Task to complete -> The expected response consists solely of the lines from the line with "pink tile B6:G6" through the last line of the material below, copied exactly.

Given data ->
___

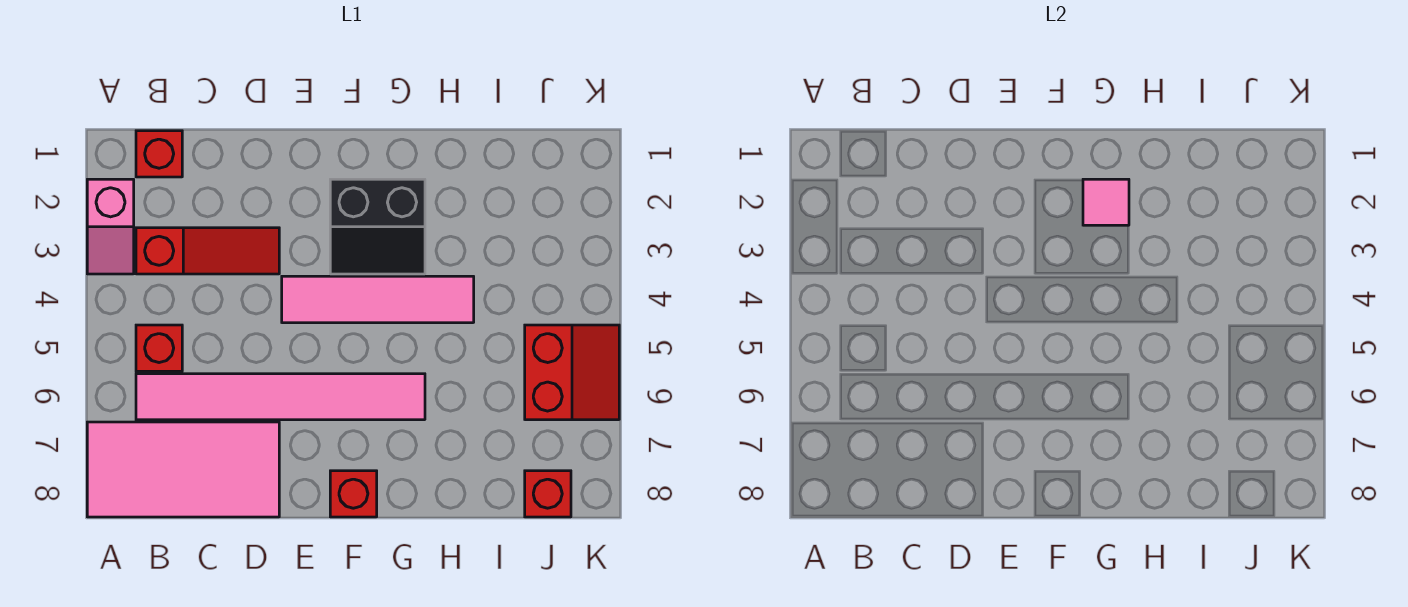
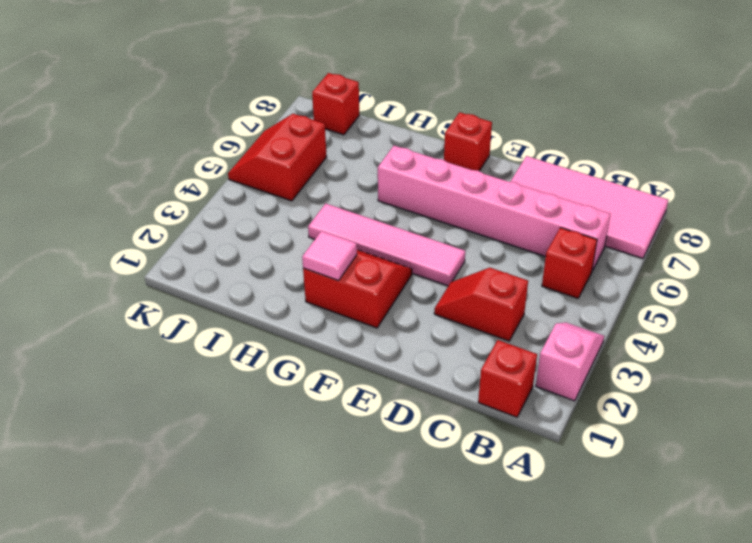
red slope B3:D3 level 1 top B -> red slope C3:D3 level 1 top C
pink tile B6:G6 level 1 -> pink brick B6:G6 level 1
black slope F2:G3 level 1 top 2 -> red slope F2:G3 level 1 top 2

___

Answer for the task ->
pink tile B6:G6 level 1 -> pink brick B6:G6 level 1
black slope F2:G3 level 1 top 2 -> red slope F2:G3 level 1 top 2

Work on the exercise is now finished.